WRITTEN REQUEST: Pick out every line in the records that contains the string "kern", and copy each one. Match case exactly.
-------- DATA --------
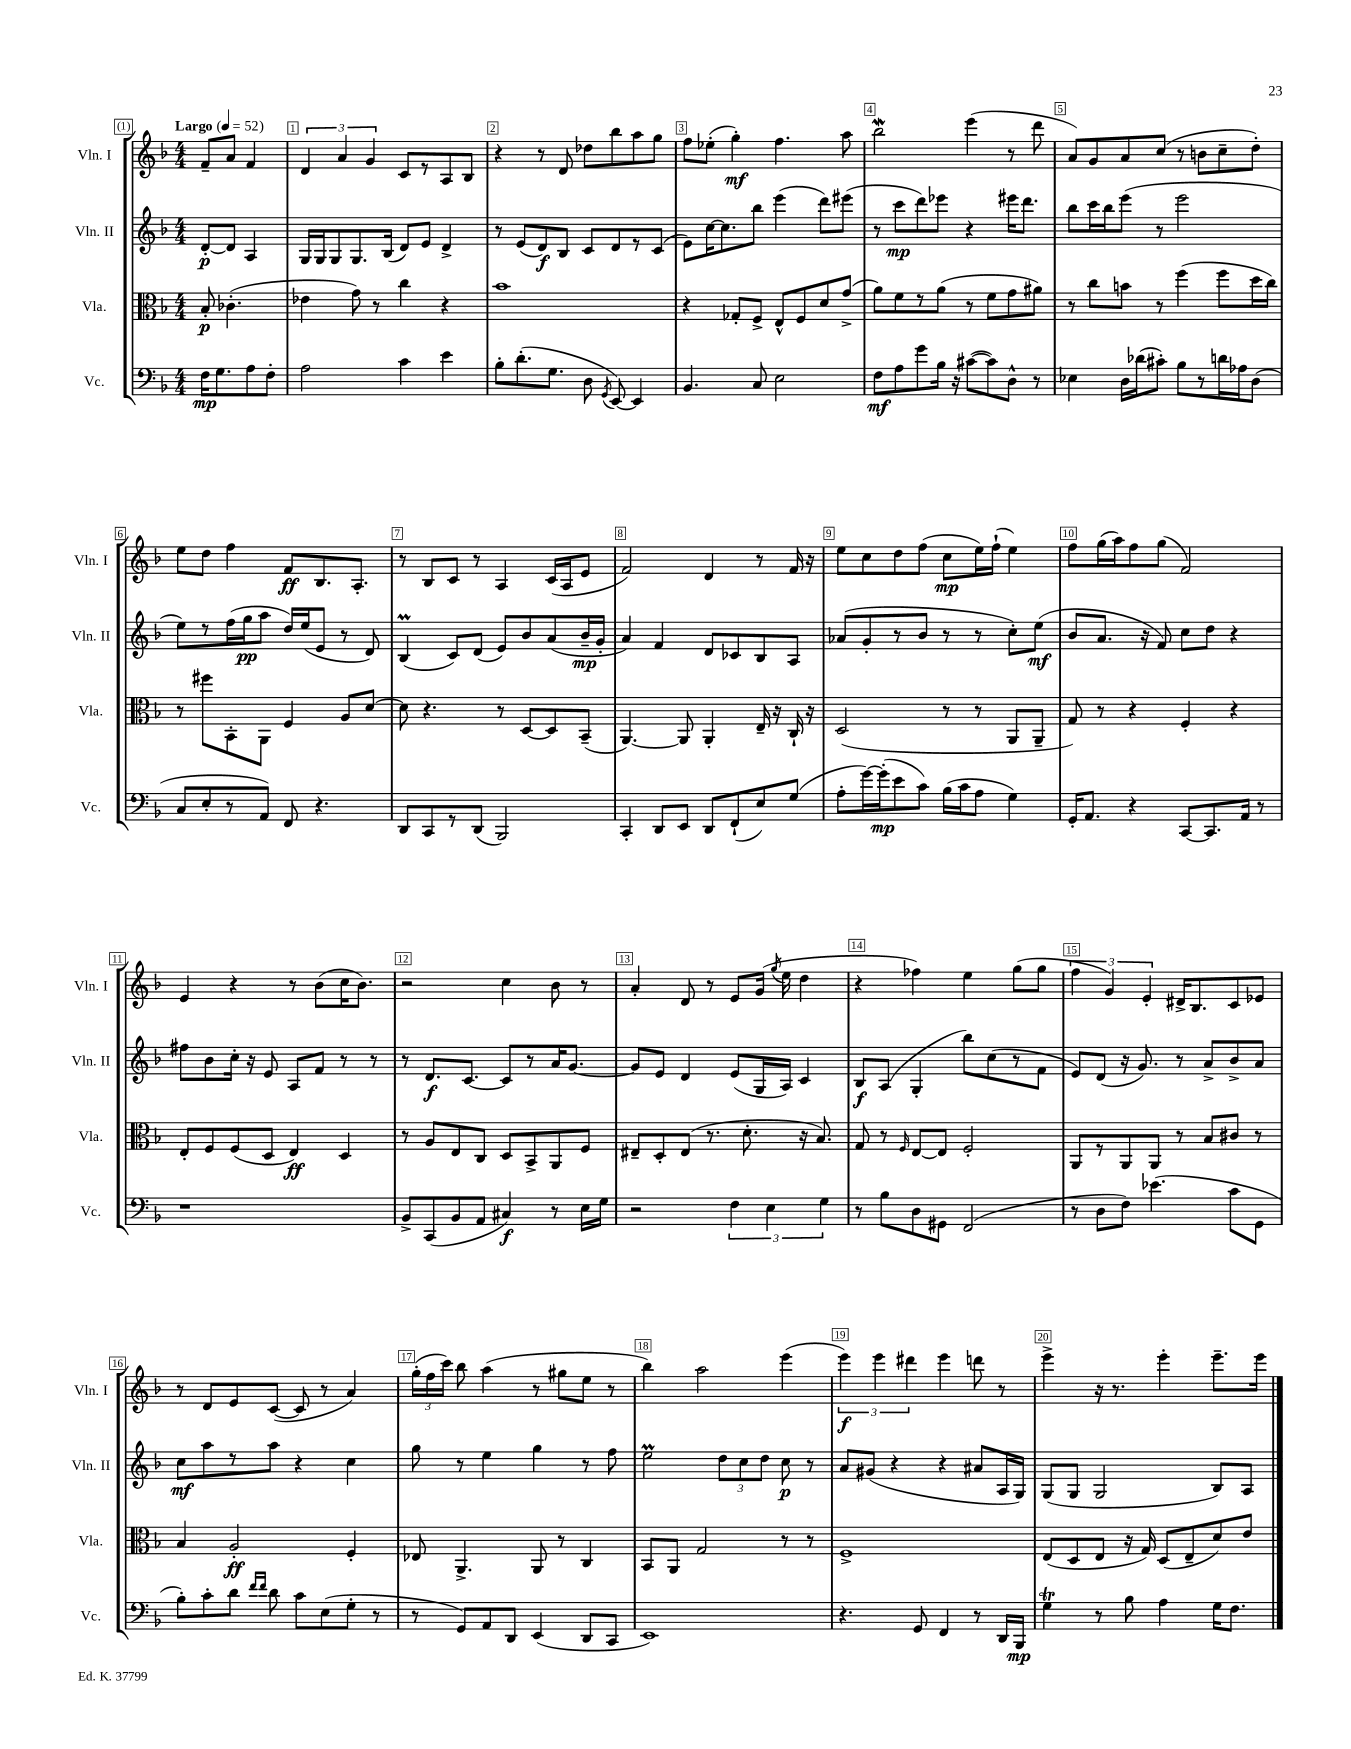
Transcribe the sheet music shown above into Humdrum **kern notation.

**kern	**kern	**kern	**kern
*staff4	*staff3	*staff2	*staff1
*clefF4	*clefC3	*clefG2	*clefG2
*k[b-]	*k[b-]	*k[b-]	*k[b-]
*M4/4	*M4/4	*M4/4	*M4/4
*MM52	*MM52	*MM52	*MM52
16F\LK	8B-'/	[8d'/L	8f~/L
8.G\	.	.	.
.	(4.c-'\	8d/]J	8a/J
8A\	.	4A/	4f/
8F'\J	.	.	.
=	=	=	=
2A\	4e-\	16G/LL	6d/
.	.	16G/J	.
.	.	8G/	.
.	.	.	6a/
.	8g\)	8.G/	.
.	.	.	6g/
.	8r	.	.
.	.	(16B-/Jk	.
4c\	4cc\	8d/L)	8c/L
.	.	8e/J	8r
4e\	4r	4d^/	8A/
.	.	.	8B-/J
=	=	=	=
8B-'\L	1b-	8r	4r
(8.d'\	.	(8e/L	.
.	.	8d/)	8r
8.G\J	.	.	.
.	.	8B-/J	8d/
8D\	.	8c/L	8dd-\L
8qGG/	.	.	.
[8EE/)	.	8d/	8bb-\
4EE/]	.	8r	8aa\
.	.	(8c/J	8gg\J
=	=	=	=
4.BB-/	4r	8e\L)	8ff\L
.	.	[16cc\K	(8ee-'\J
.	.	8.cc\]	.
.	8G-'/L	.	4gg'\)
8C/	8F^/J	8bb-\J	.
2E\	8E^^/L	(4eee\	4.ff\
.	8F/	.	.
.	8d/	8ddd\L)	.
.	(8g^/J	(8eee#\J	8aa\
=	=	=	=
8F\L	8a\L)	8r	2bb-\
8A\	8f\	8ccc\L	.
8g\	8r	8ddd\)	.
16B-\Jk	(8a\J	8eee-\J	.
16r	.	.	.
([8c#\L	8r	4r	(4eee\
8c#\])	8f\L	.	.
8D^^\J	8g\	16eee#\LK	8r
.	.	8.ddd\J	.
8r	8a#\J)	.	8ddd\
=	=	=	=
4E-\	8r	8bb-\L	8a/L)
.	8cc\L	16ccc\L	8g/
.	.	16bb-\J	.
16D\LL	8b\J	(8eee\J	8a/
(16d-\J	.	.	.
8c#'\J)	8r	8r	(8cc/J
8B-\L	(4ff\	2eee\	8r
8r	.	.	8b\L
16d\L	8ff\L	.	8cc~\
16A-\J	.	.	.
(8D\J	16dd\L	.	8dd'\J)
.	16cc\JJ)	.	.
=	=	=	=
8C/L	8r	8ee\L)	8ee\L
8E'/	8ff#\L	8r	8dd\J
8r	8BB-'\	(16ff\L	4ff\
.	.	16gg\J	.
8AA/J)	8AA\J	8aa\J	.
8FF/	4F/	16dd/LL)	8f/L
.	.	(16ee/J	.
4.r	.	8e/J	8.B-/
.	8A/L	8r	.
.	.	.	8.A'/J
.	[8d/J	8d/)	.
=	=	=	=
8DD/L	8d\]	(4B-/	8r
8CC/	4.r	.	8B-/L
8r	.	8c/L)	8c/J
(8DD/J	.	(8d/J	8r
2BBB-/)	8r	8e/L)	4A/
.	[8D/L	8b-/	.
.	8D/]	(8a/	(16c/LL
.	.	.	16A/J
.	(8BB-~/J	16b-~/L	8e/J
.	.	16g'/JJ	.
=	=	=	=
4CC'/	[4.AA/)	4a/)	2f/)
8DD/L	.	4f/	.
8EE/J	8AA/]	.	.
8DD/L	4AA'/	8d/L	4d/
(8FF`/	.	8c-/	.
8E/)	16E~/	8B-/	8r
.	16r	.	.
(8G/J	16C`/	8A/J	16f/
.	16r	.	16r
=	=	=	=
8A'\L	(2D/	(8a-/L	8ee\L
[16g\L)	.	8g'/	8cc\
(16g'\]J	.	.	.
8e\	.	8r	8dd\
8c\J)	.	8b-/J	(8ff\J
(16B-\LL	8r	8r	8cc\L
16c\J	.	.	.
8A\J	8r	8r	16ee\L)
.	.	.	(16ff`\JJ
4G\)	8AA/L	8cc'\L)	4ee\)
.	8AA~/J	(8ee\J	.
=	=	=	=
16GG'/LK	8G/)	8b-/L	8ff\L
8.AA/J	.	.	.
.	8r	8.a/J	(16gg\L
.	.	.	16aa\J)
4r	4r	.	8ff\
.	.	16r	.
.	.	8f/)	(8gg\J
[8CC/L	4F'/	8cc\L	2f/)
8.CC/]	.	8dd\J	.
.	4r	4r	.
16AA/Jk	.	.	.
8r	.	.	.
=	=	=	=
1r	8E'/L	8ff#\L	4e/
.	8F/	8b-\	.
.	(8F/	16cc'\Jk	4r
.	.	16r	.
.	8D/J	8e/	.
.	4E/)	8A/L	8r
.	.	8f/J	(8b-\L
.	4D/	8r	16cc\K
.	.	.	8.b-\J)
.	.	8r	.
=	=	=	=
8BB-^/L	8r	8r	2r
(8CC/	8A/L	8.d/L	.
8BB-/	8E/	.	.
.	.	[8.c/J	.
8AA/J	8C/J	.	.
4C#/)	8D/L	8c/]L	4cc\
.	8BB-^/	8r	.
8r	8AA/	16a/K	8b-\
.	.	[8.g/J	.
16E\LL	8F/J	.	8r
16G\JJ	.	.	.
=	=	=	=
2r	8E#~/L	8g/]L	4a'/
.	8D'/	8e/J	.
.	(8E#/J	4d/	8d/
.	8.r	.	8r
6F\	.	(8e/L	8e/L
.	8.d'\	.	.
.	.	16G/L	(16g/Jk
6E\	.	.	.
.	.	.	8qgg/
.	.	16A/JJ)	16ee\
.	16r	4c/	4dd\
.	8.B-/)	.	.
6G\	.	.	.
=	=	=	=
8r	8G/	8B-/L	4r
8B-\L	8r	(8A/J	.
.	16qqF/	.	.
8D\	[8E/L	4G'/	4ff-\)
8GG#\J	8E/]J	.	.
(2FF/	2F'/	8bb-\L)	4ee\
.	.	(8cc\	.
.	.	8r	(8gg\L
.	.	8f\J	8gg\J
=	=	=	=
8r	8AA/L	8e/L)	6ff\
8D\L	8r	(8d/J	.
.	.	.	6g/)
8F\J)	8AA/	16r	.
.	.	8.g/)	.
.	.	.	6e'/
(4.e-\	8AA/J	.	.
.	8r	8r	16d#^/LK
.	.	.	8.B-/
.	8B-/L	8a^/L	.
8c\L	8c#/J	8b-^/	8c/
8GG\J	8r	8a/J	8e-/J
=	=	=	=
8B-'\L)	4B-/	8cc\L	8r
8c'\	.	8aa\	8d/L
8d\J	2A'/	8r	8e/
16qqf/LL	.	.	.
16qqf/JJ	.	.	.
8d\	.	8aa\J	([8c/J
8c\L	.	4r	8c/]
(8E\	.	.	8r
8G'\J	4F'/	4cc\	4a/)
8r	.	.	.
=	=	=	=
8r	8E-/	8gg\	(24gg'\LL
.	.	.	24ff\
.	.	.	24ccc\JJ)
8GG/L)	4.AA^/	8r	8bb-\
8AA/	.	4ee\	(4aa\
8DD/J	.	.	.
(4EE/	8AA/	4gg\	8r
.	8r	.	8gg#\L
8DD/L	4C/	8r	8ee\J
8CC/J	.	8ff\	8r
=	=	=	=
1EE)	8BB-/L	2ee\	4bb-\)
.	8AA/J	.	.
.	2G/	.	2aa\
.	.	12dd\L	.
.	.	12cc\	.
.	.	12dd\J	.
.	8r	8cc\	(4eee\
.	8r	8r	.
=	=	=	=
4.r	1F^	8a/L	6eee\)
.	.	(8g#/J	.
.	.	.	6eee\
.	.	4r	.
.	.	.	6ddd#\
8GG/	.	.	.
4FF/	.	4r	4eee\
8r	.	8a#/L	8ddd\
16DD/LL	.	16A/L	8r
16BBB-/JJ	.	16G/JJ)	.
=	=	=	=
4G\	(8E/L	(8G/L	4eee^\
.	8D/	8G/J	.
8r	8E/J	2G/	16r
.	.	.	8.r
8B-\	16r	.	.
.	16G/)	.	.
4A\	(8D/L	.	4eee'\
.	8E~/	.	.
16G\LK	8d/)	8B-/L)	8.eee~\L
8.F\J	.	.	.
.	8e/J	8A/J	.
.	.	.	16eee\Jk
==	==	==	==
*-	*-	*-	*-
--------
THE ANSWER:
Transcribe the sheet music shown above into Humdrum **kern notation.
**kern	**kern	**kern	**kern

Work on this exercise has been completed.